== RECORDS TO USE ==
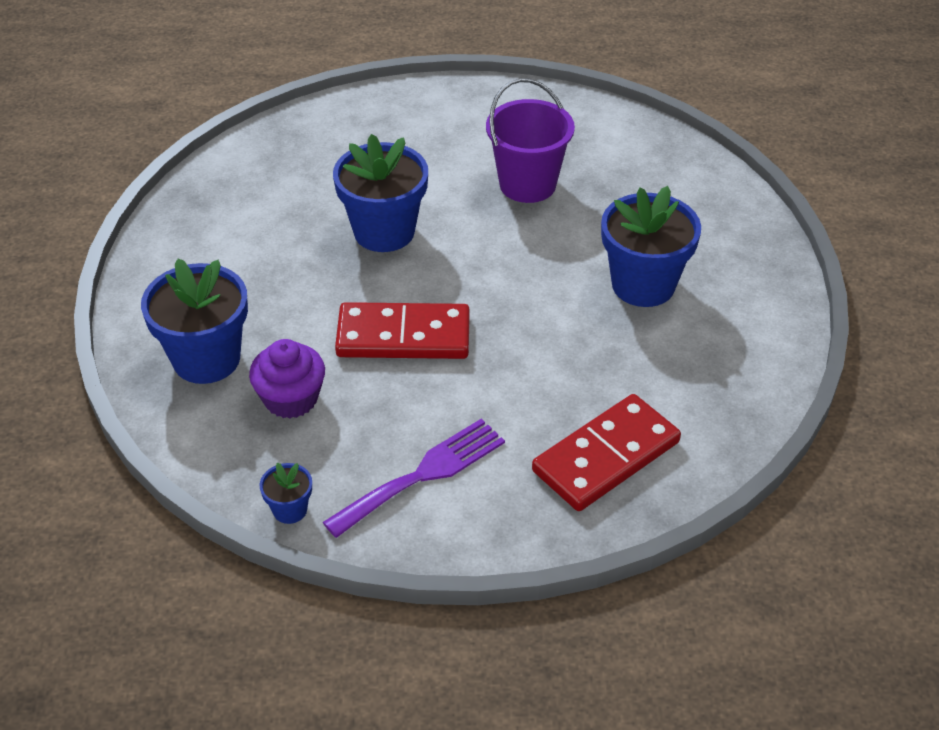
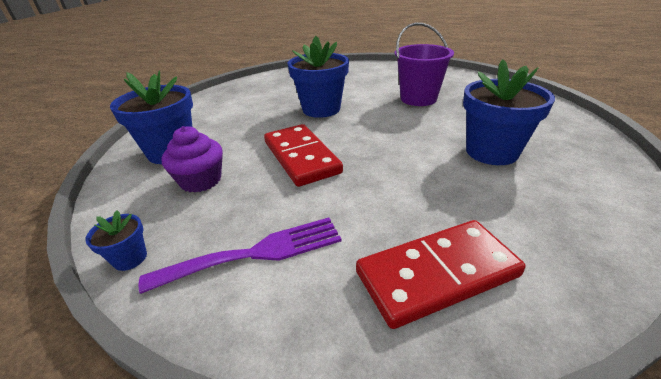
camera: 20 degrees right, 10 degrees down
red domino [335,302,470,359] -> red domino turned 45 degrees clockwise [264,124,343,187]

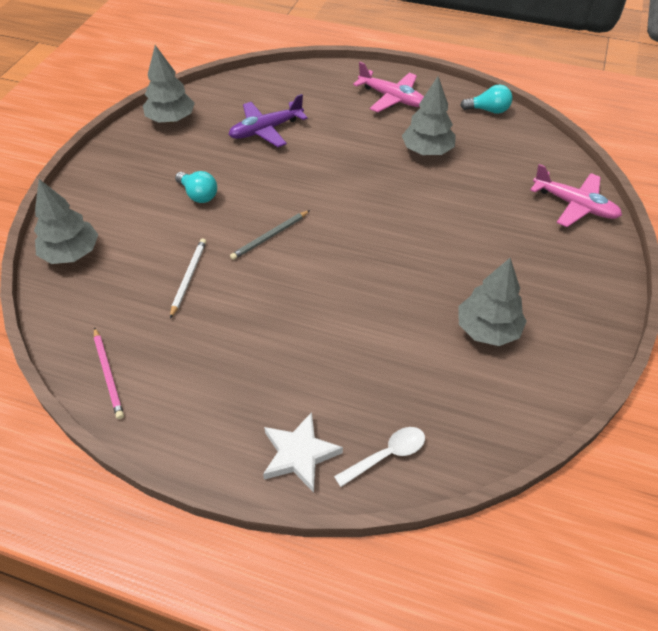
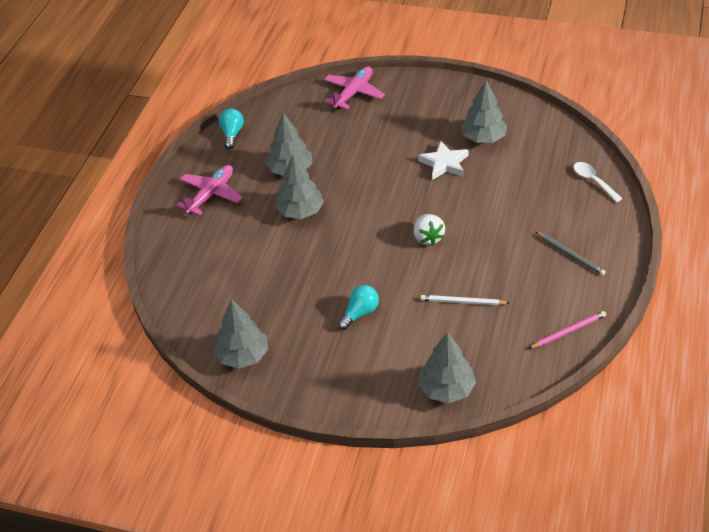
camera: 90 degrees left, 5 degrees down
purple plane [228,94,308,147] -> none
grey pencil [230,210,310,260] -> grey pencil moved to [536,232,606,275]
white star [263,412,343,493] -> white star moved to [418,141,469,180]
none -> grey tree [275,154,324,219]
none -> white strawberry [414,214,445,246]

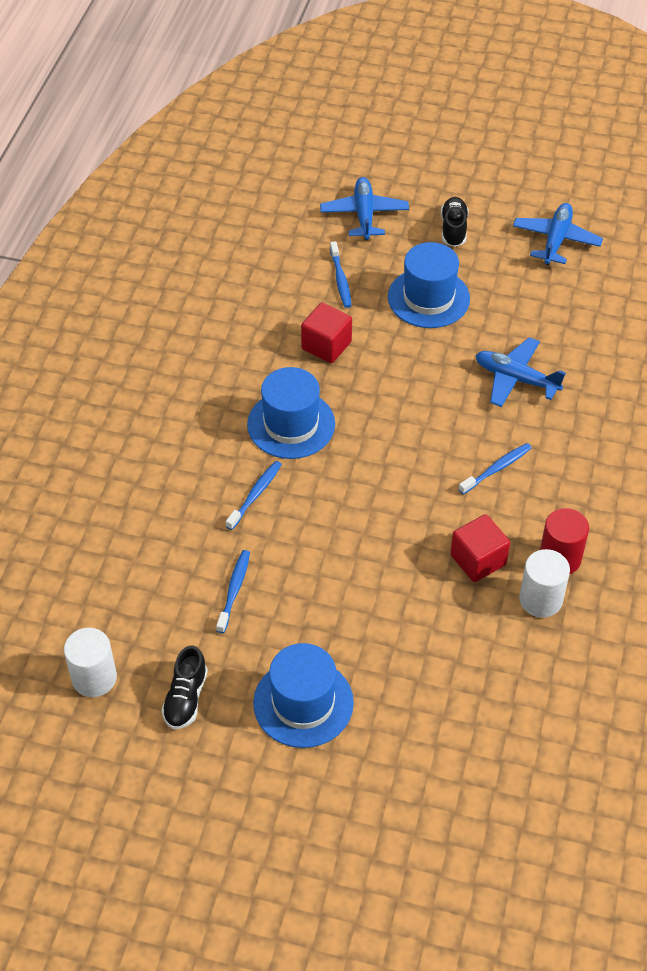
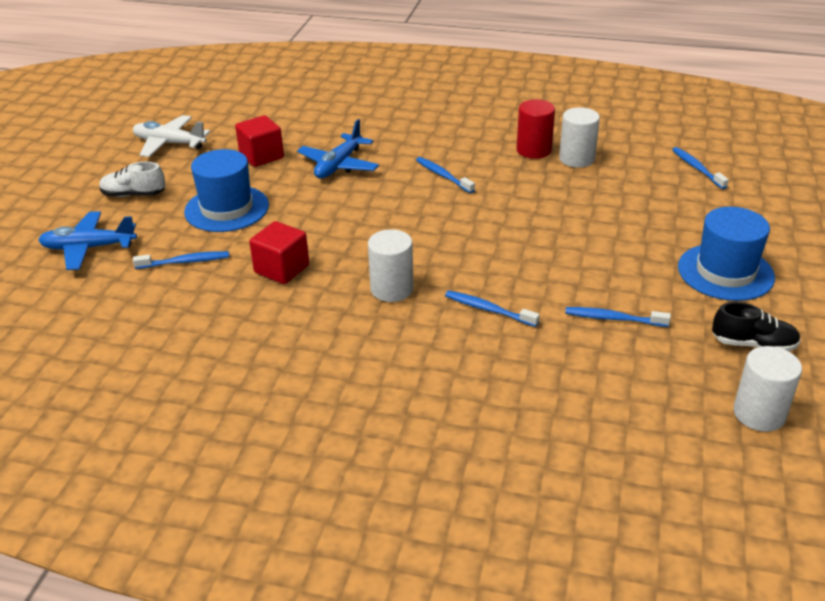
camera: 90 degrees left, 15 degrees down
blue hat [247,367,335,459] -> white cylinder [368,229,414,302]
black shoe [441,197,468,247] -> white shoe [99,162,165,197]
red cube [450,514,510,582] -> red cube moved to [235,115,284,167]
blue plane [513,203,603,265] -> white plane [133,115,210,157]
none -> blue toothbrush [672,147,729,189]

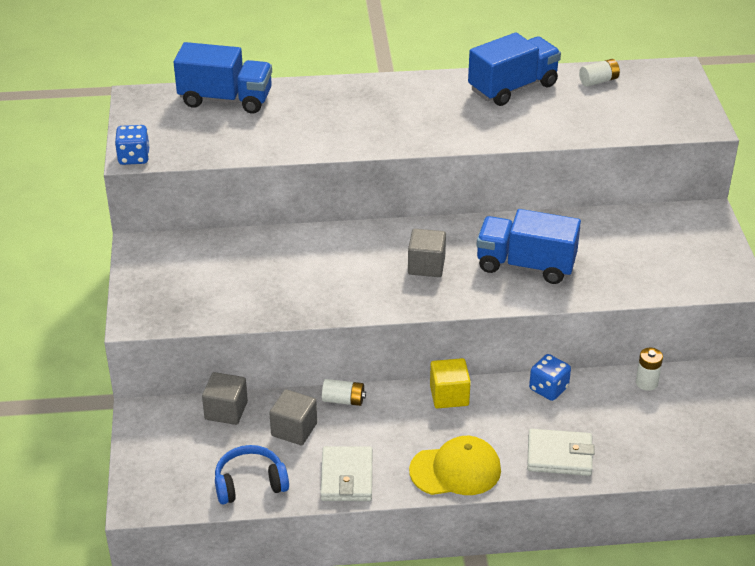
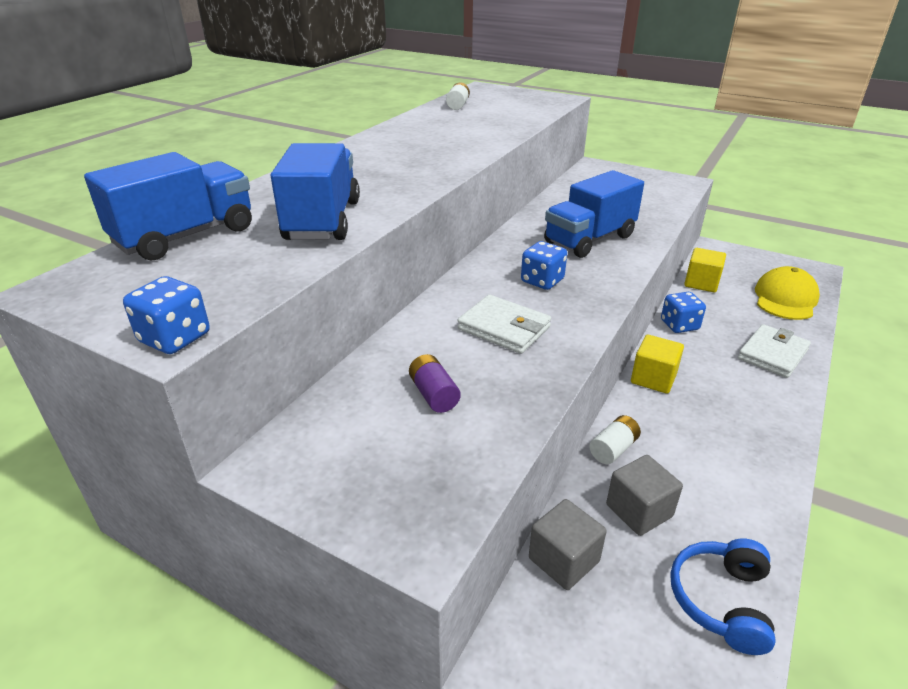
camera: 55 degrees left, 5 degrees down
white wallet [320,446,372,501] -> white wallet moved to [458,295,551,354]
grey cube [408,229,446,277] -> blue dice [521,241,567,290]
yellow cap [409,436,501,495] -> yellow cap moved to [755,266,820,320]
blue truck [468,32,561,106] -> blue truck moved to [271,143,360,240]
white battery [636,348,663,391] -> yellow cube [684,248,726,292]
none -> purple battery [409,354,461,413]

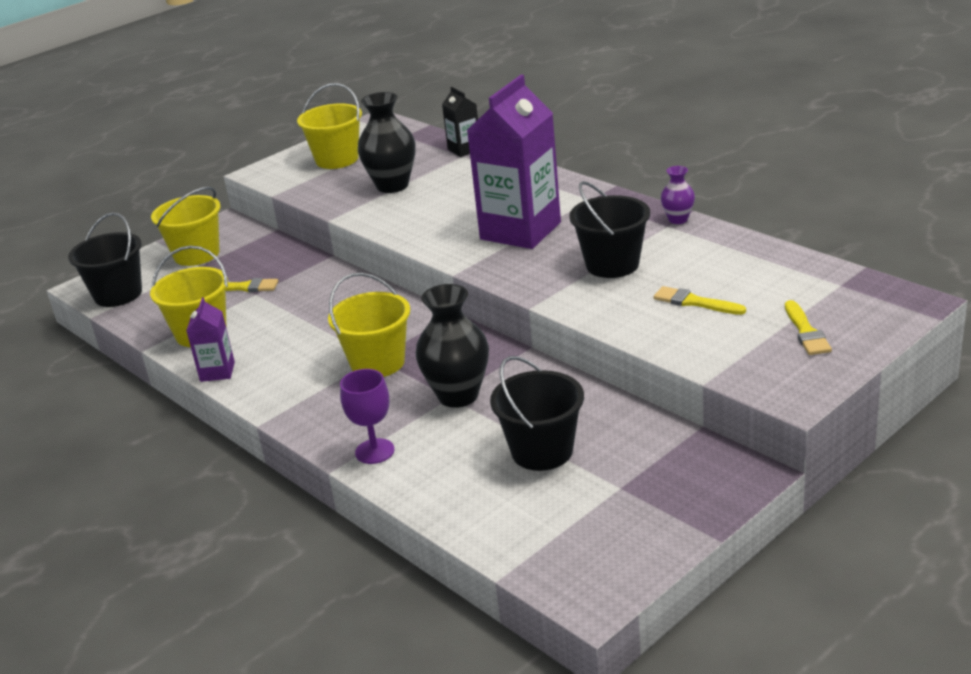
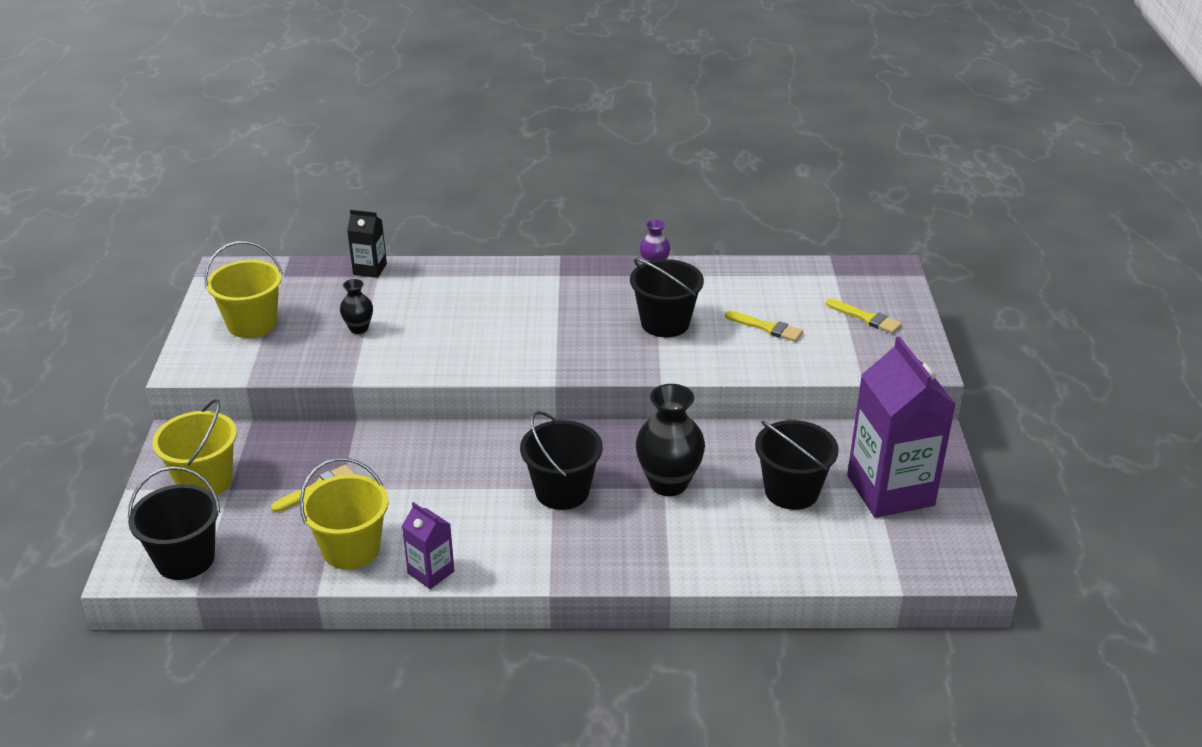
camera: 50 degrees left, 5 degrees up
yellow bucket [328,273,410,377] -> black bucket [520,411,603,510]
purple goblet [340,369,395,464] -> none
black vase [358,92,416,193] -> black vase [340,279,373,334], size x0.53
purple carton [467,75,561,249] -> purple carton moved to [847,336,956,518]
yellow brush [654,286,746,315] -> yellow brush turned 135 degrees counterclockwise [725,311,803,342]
===
### [TASK ITEM]
Please copy, exactly and with nothing else, the lines above beginning at the line that has "camera: 90 degrees left, 5 degrees down" and ending with the line that has "none -> grey tree [275,154,324,219]".

### [WRITTEN SOLUTION]
camera: 90 degrees left, 5 degrees down
purple plane [228,94,308,147] -> none
grey pencil [230,210,310,260] -> grey pencil moved to [536,232,606,275]
white star [263,412,343,493] -> white star moved to [418,141,469,180]
none -> grey tree [275,154,324,219]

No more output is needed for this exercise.